**THE REQUEST**
Copy out the lines of all the items below, swapping each "none" for "blank" and changing nothing else. Leave the pictures out.
:: RECORDS SUPPLIED ::
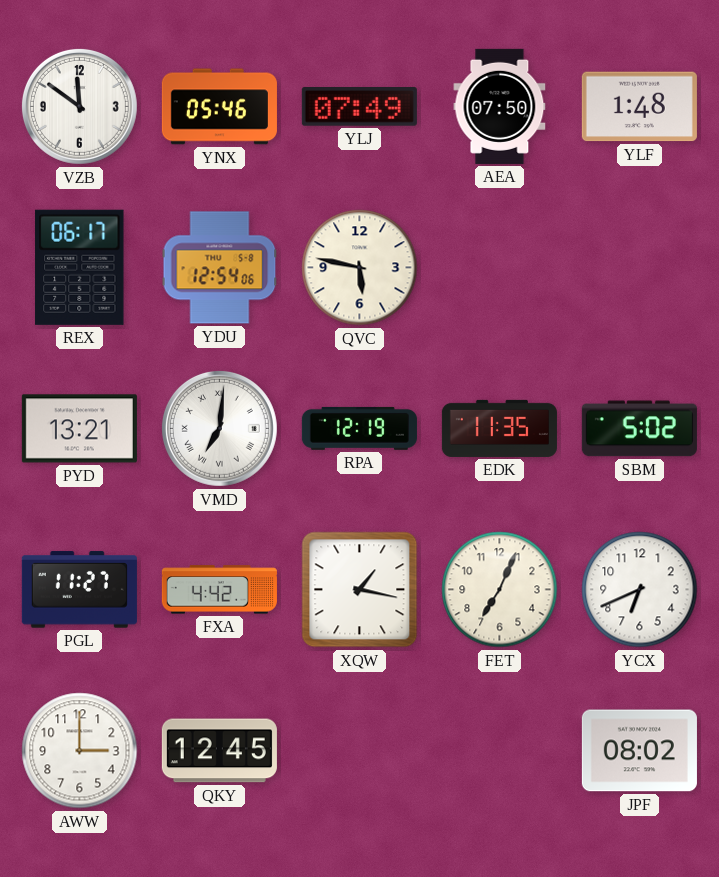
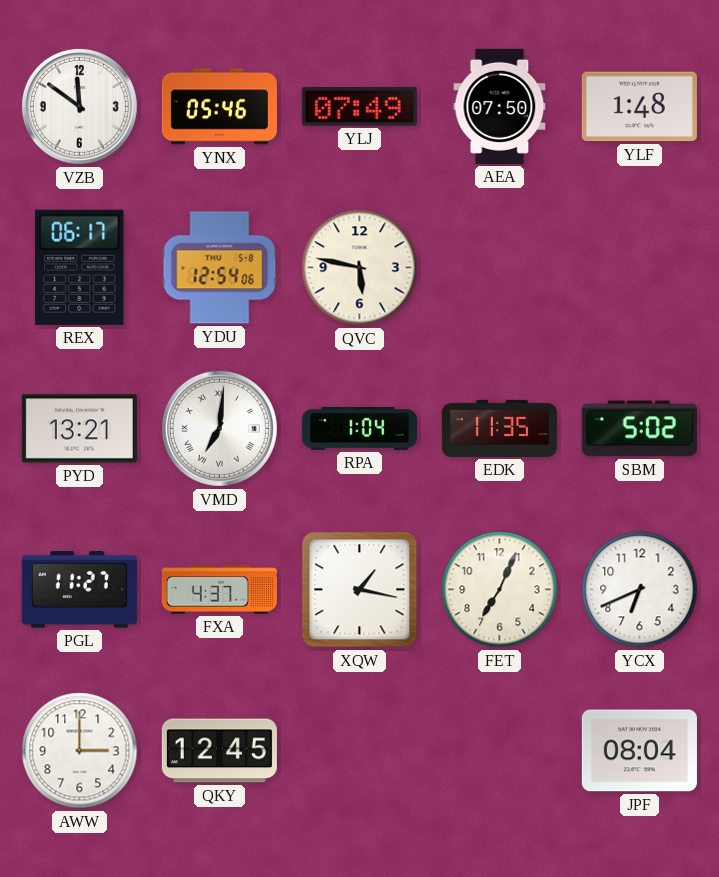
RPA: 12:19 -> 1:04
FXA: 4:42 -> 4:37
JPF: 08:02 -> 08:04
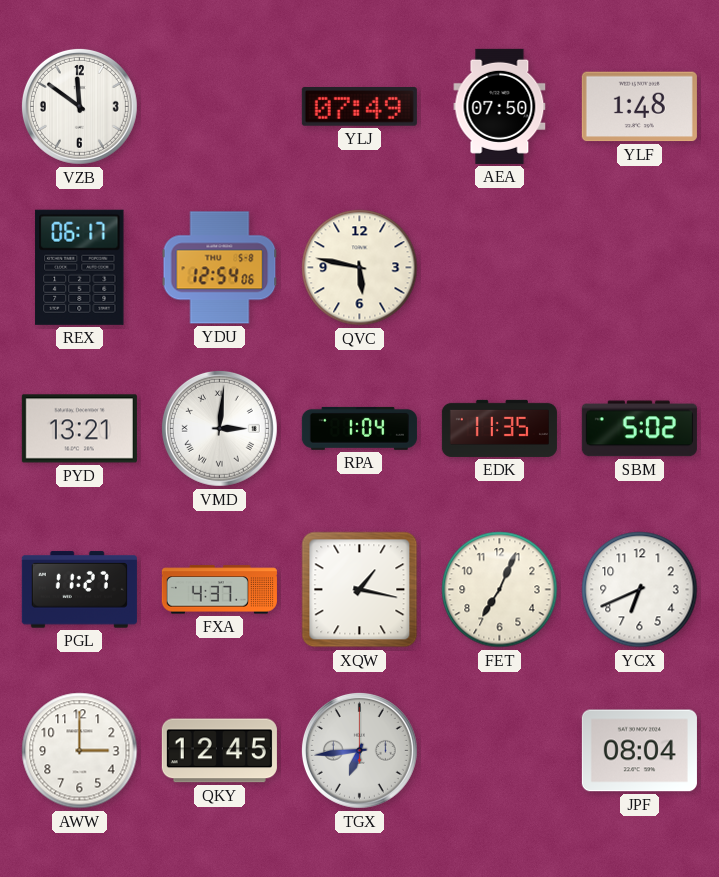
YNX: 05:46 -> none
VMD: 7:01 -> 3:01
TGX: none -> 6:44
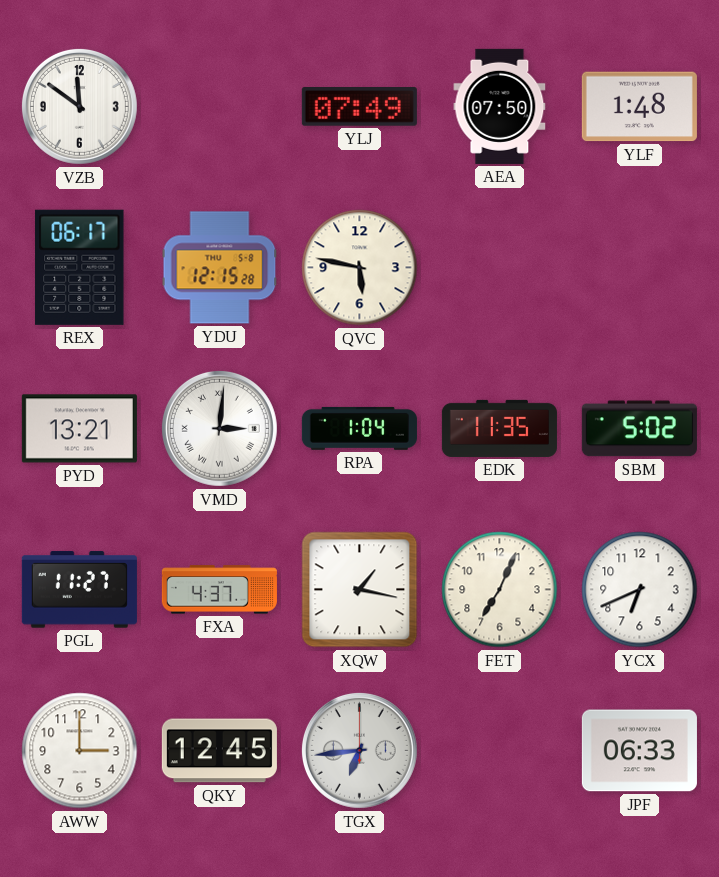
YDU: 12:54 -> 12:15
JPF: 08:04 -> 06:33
:::
**RIGHT ANSWER**
RPA: 12:19 -> 1:04
FXA: 4:42 -> 4:37
JPF: 08:02 -> 08:04
YNX: 05:46 -> blank
VMD: 7:01 -> 3:01
TGX: blank -> 6:44
YDU: 12:54 -> 12:15
JPF: 08:04 -> 06:33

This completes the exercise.